[Data]
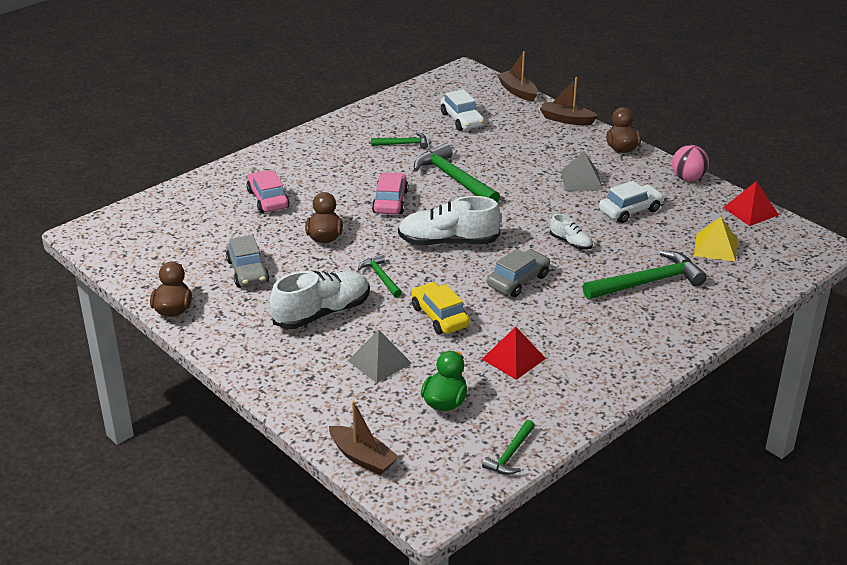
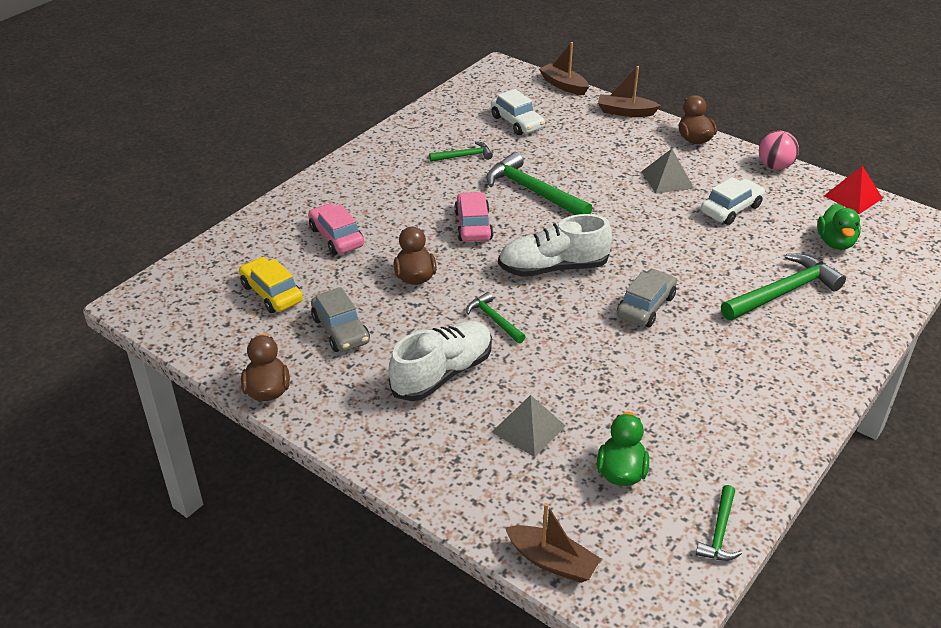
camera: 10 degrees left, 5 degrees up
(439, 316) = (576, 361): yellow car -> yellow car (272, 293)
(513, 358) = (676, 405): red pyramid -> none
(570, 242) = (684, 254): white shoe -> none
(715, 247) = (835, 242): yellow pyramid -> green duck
[/Data]
Action item:
With the line containing "(570, 242) = (684, 254): white shoe -> none" as the first and the last line above as the final one, copy those lines exactly and no others.

Solved exercise:
(570, 242) = (684, 254): white shoe -> none
(715, 247) = (835, 242): yellow pyramid -> green duck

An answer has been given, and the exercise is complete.